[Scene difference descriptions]
★ ★ ★ ★ ★ ★ ★

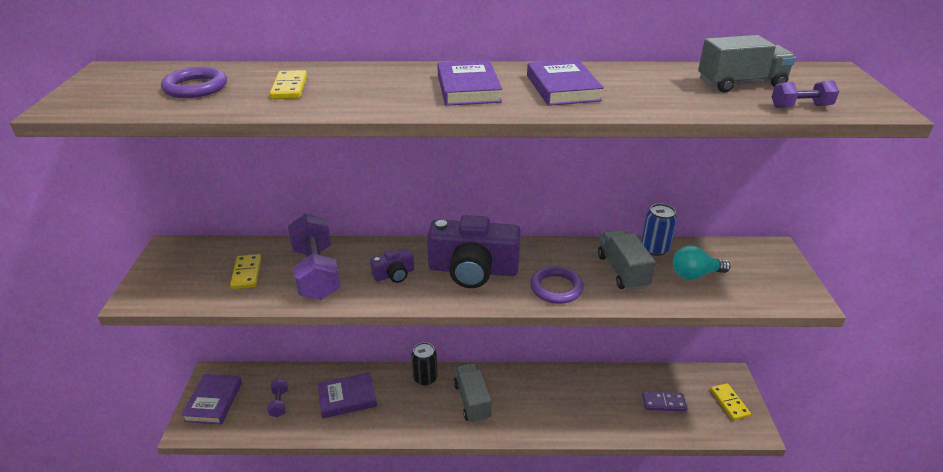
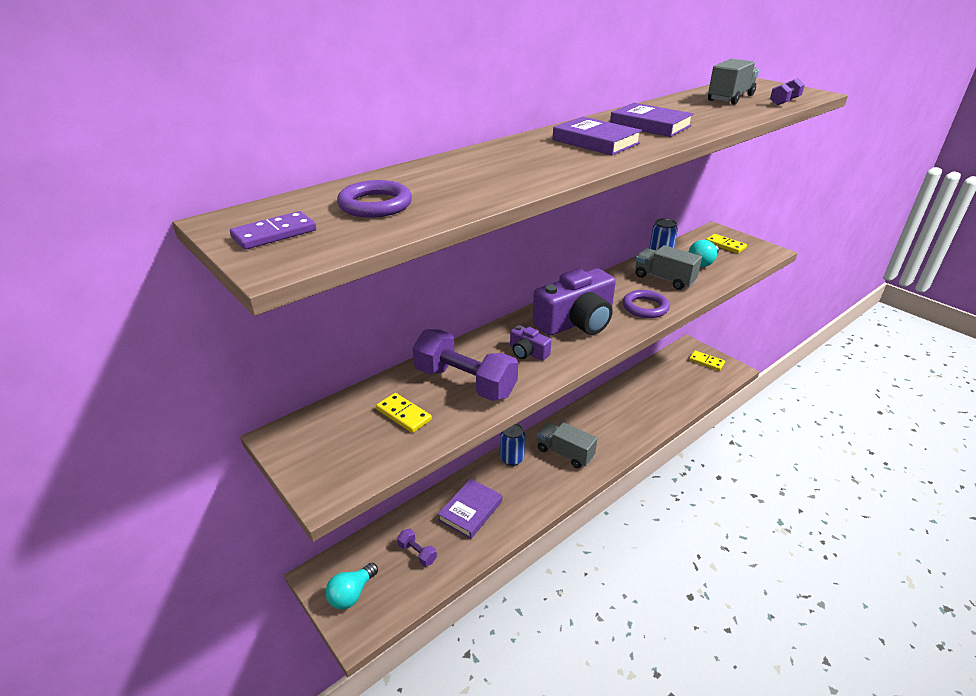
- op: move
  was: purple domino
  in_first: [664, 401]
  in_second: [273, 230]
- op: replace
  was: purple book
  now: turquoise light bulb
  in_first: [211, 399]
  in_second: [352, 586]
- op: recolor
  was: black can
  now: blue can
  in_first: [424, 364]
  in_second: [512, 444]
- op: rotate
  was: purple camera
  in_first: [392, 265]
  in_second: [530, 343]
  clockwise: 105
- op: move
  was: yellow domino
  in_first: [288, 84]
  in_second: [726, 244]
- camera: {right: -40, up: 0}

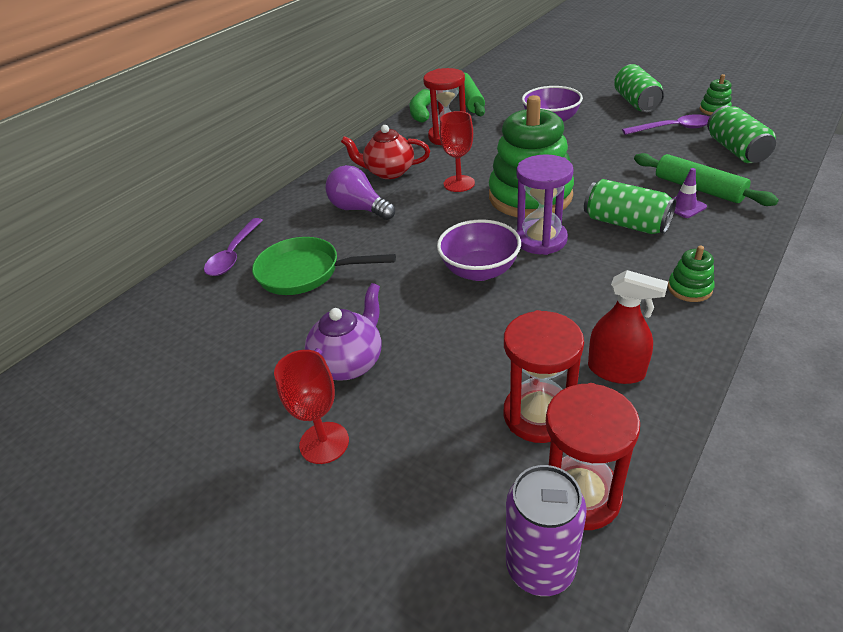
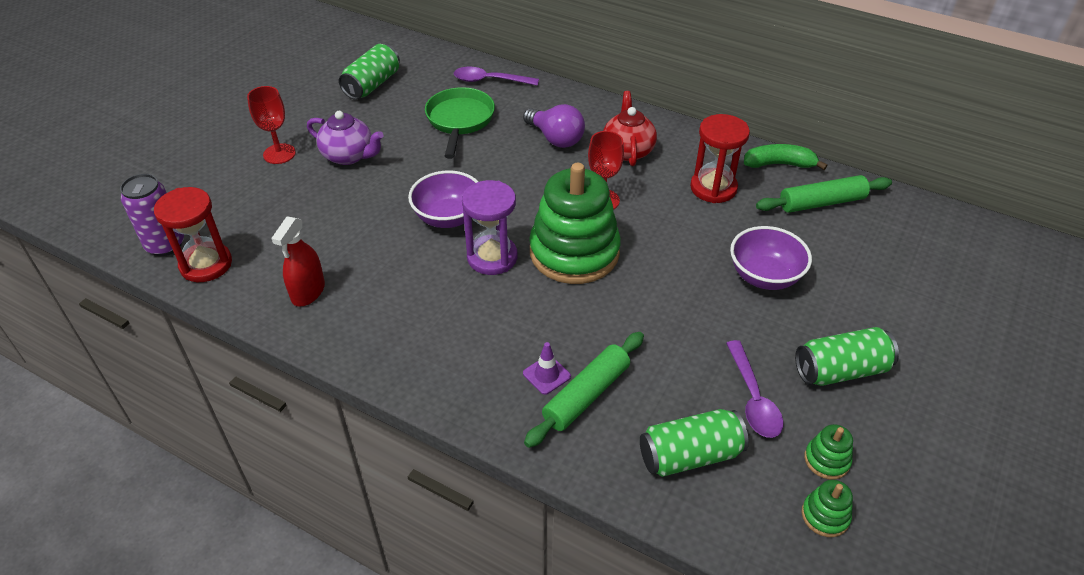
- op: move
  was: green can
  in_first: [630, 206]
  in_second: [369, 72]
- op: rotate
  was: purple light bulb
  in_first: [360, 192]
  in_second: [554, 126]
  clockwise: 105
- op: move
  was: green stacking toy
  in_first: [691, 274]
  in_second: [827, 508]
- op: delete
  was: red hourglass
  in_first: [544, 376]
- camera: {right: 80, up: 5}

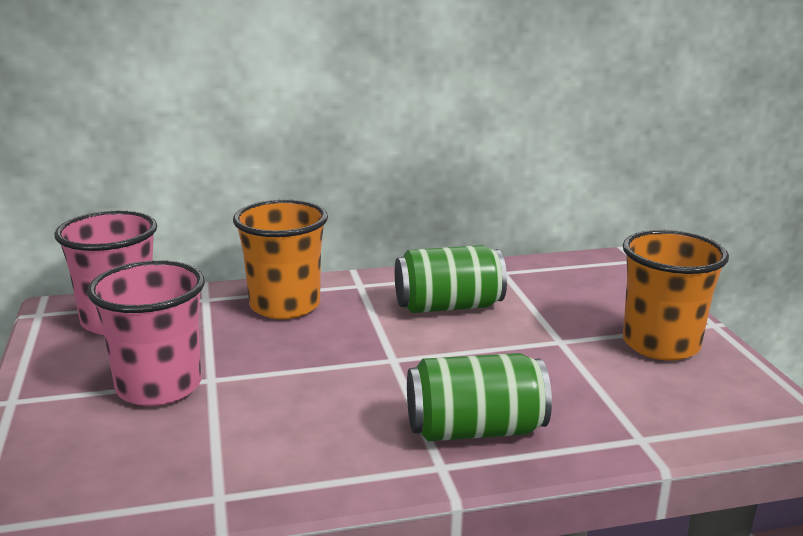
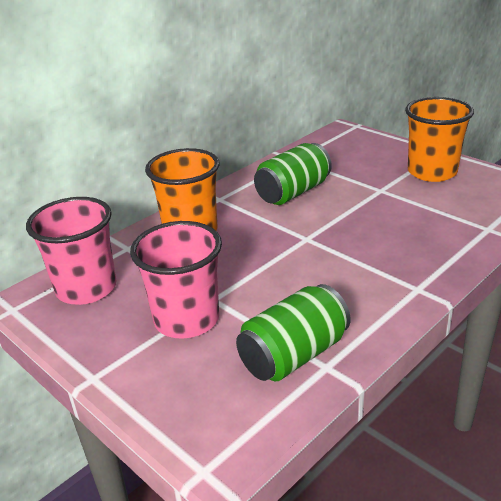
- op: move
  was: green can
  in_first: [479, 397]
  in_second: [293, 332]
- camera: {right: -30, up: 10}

★ ★ ★ ★ ★ ★ ★

▸ **WHAT IS BEING ASKED**
Starting at the line above that has "in_second: [530, 343]" and ending at the line that has "was: purple light bulb", copy each line exactly, leaving the pictures out and adding nothing.

▸ **SOLUTION TO THIS PROBLEM**
  in_second: [530, 343]
  clockwise: 105
- op: move
  was: yellow domino
  in_first: [288, 84]
  in_second: [726, 244]
- camera: {right: -40, up: 0}

- op: move
  was: green can
  in_first: [630, 206]
  in_second: [369, 72]
- op: rotate
  was: purple light bulb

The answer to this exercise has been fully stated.